● What the task requires: Please print every record below exactly as written, leaving out the pictures.

Object matching data
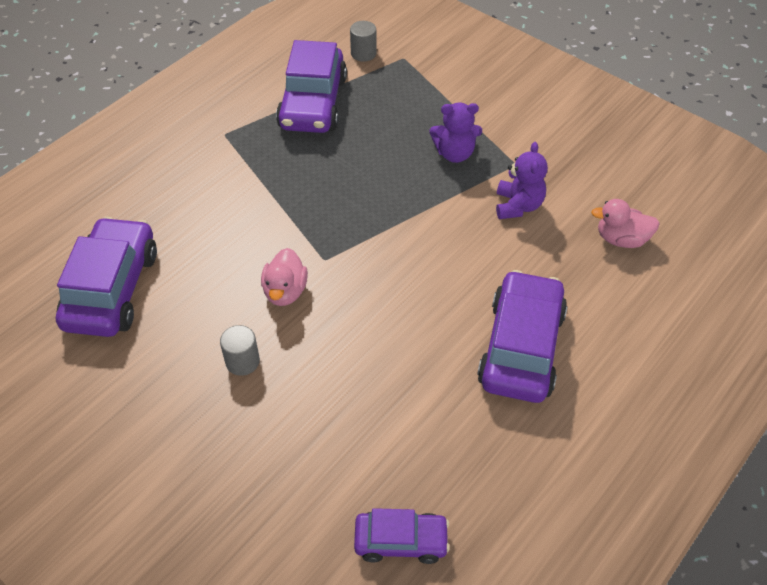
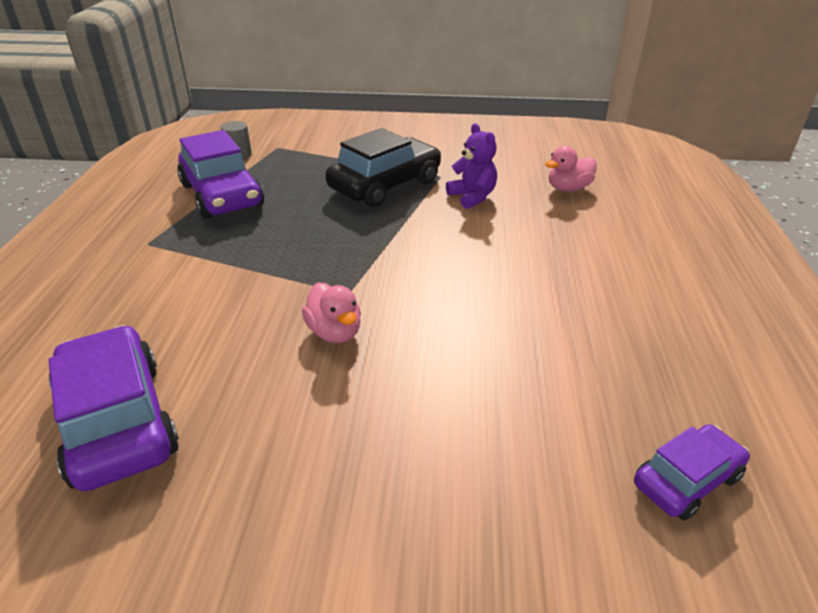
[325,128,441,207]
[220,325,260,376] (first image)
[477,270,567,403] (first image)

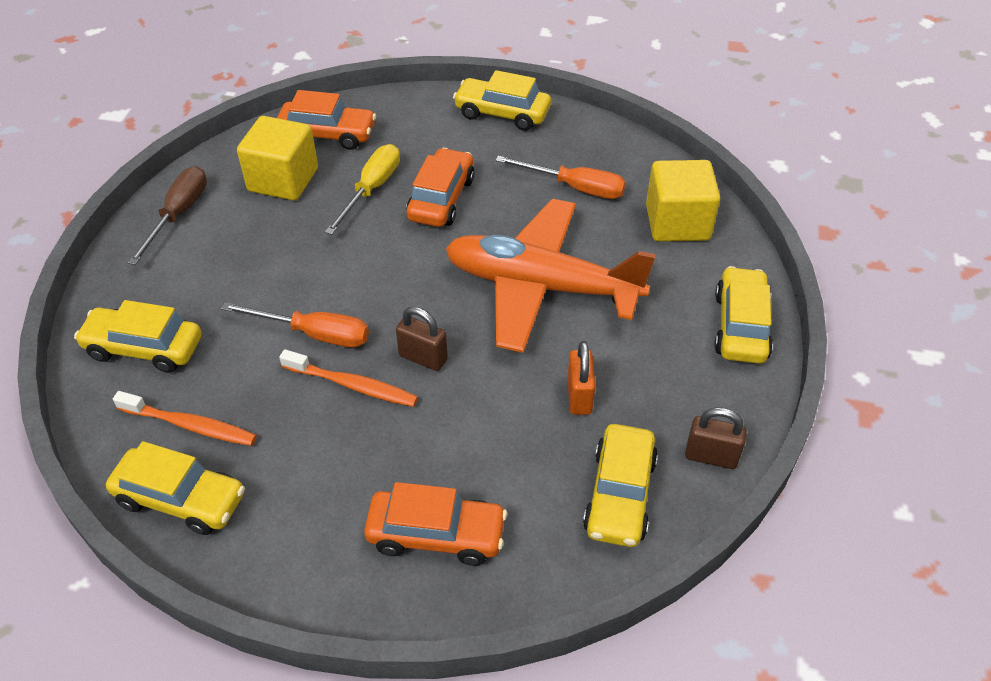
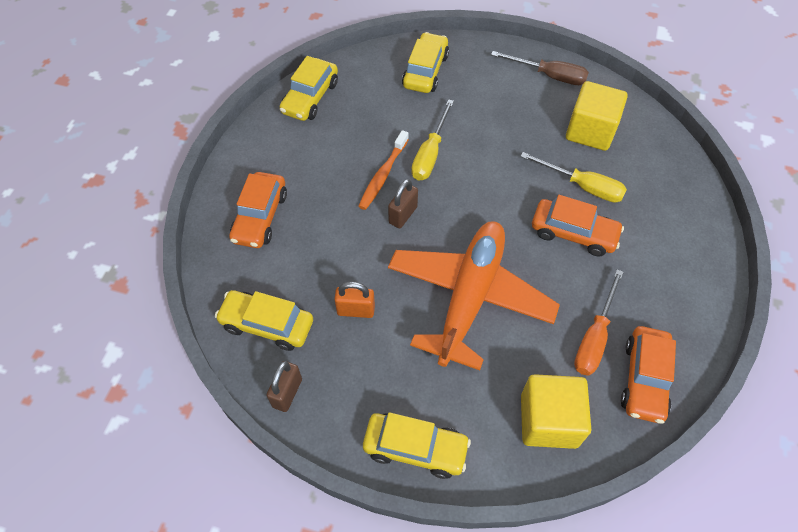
[411,99,454,181]
[621,326,676,424]
[113,391,257,446] (first image)
[453,70,551,131] (first image)

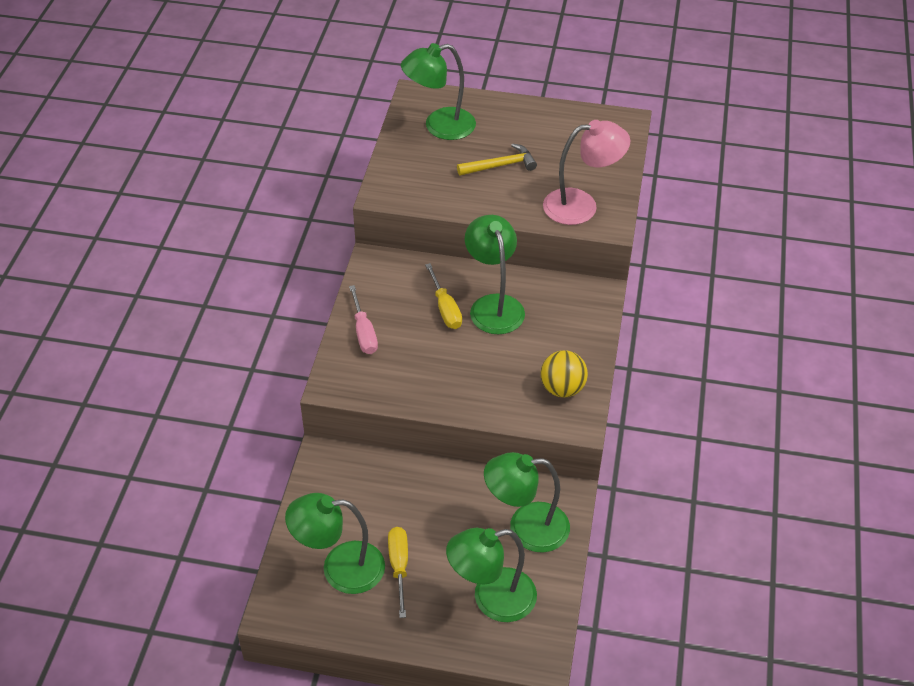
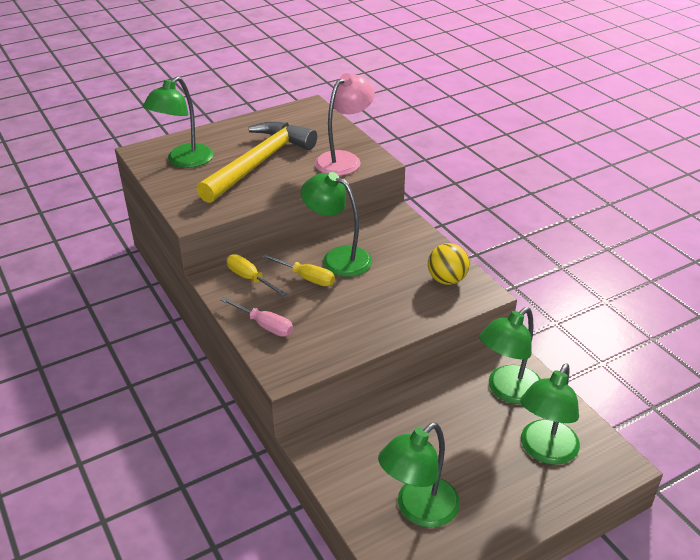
[196,121,317,203]
[227,254,287,296]

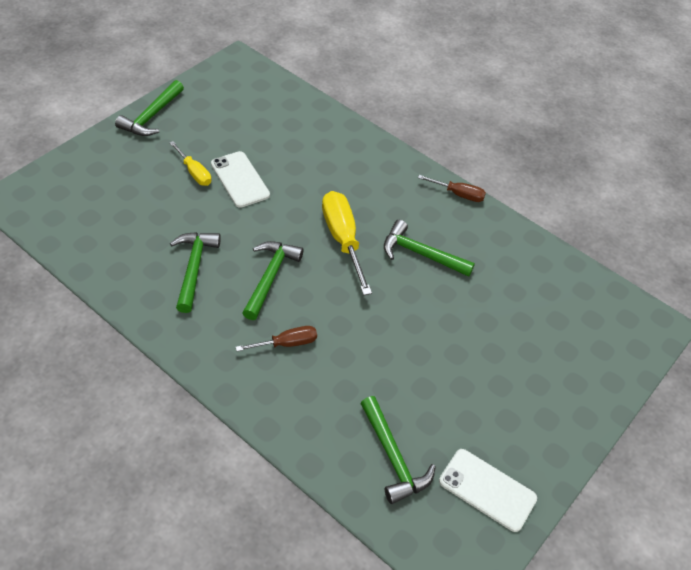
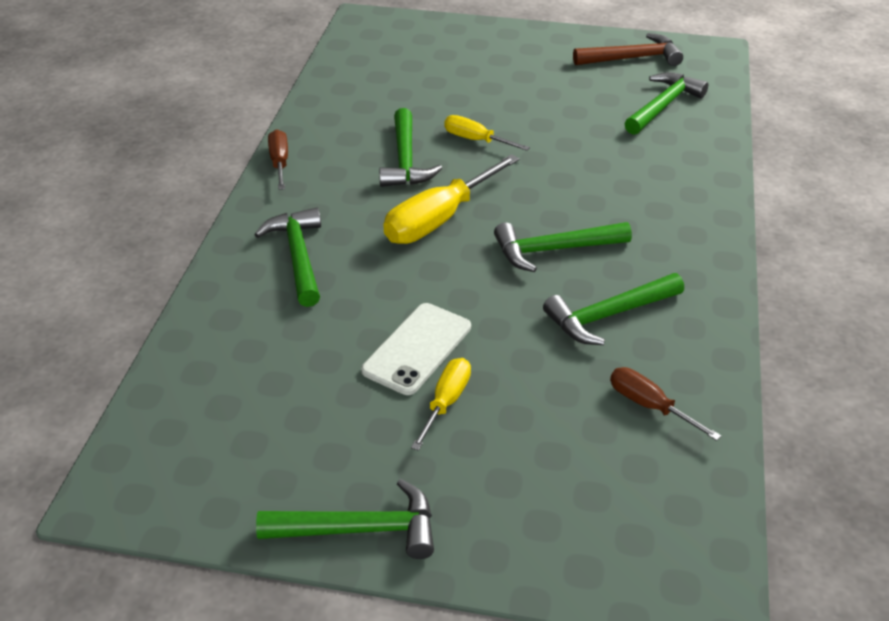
[254,208,321,307]
[444,115,530,151]
[573,33,683,66]
[610,367,721,441]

● Output:
[325,128,441,207]
[220,325,260,376] (first image)
[477,270,567,403] (first image)

[411,99,454,181]
[621,326,676,424]
[113,391,257,446] (first image)
[453,70,551,131] (first image)

[196,121,317,203]
[227,254,287,296]

[254,208,321,307]
[444,115,530,151]
[573,33,683,66]
[610,367,721,441]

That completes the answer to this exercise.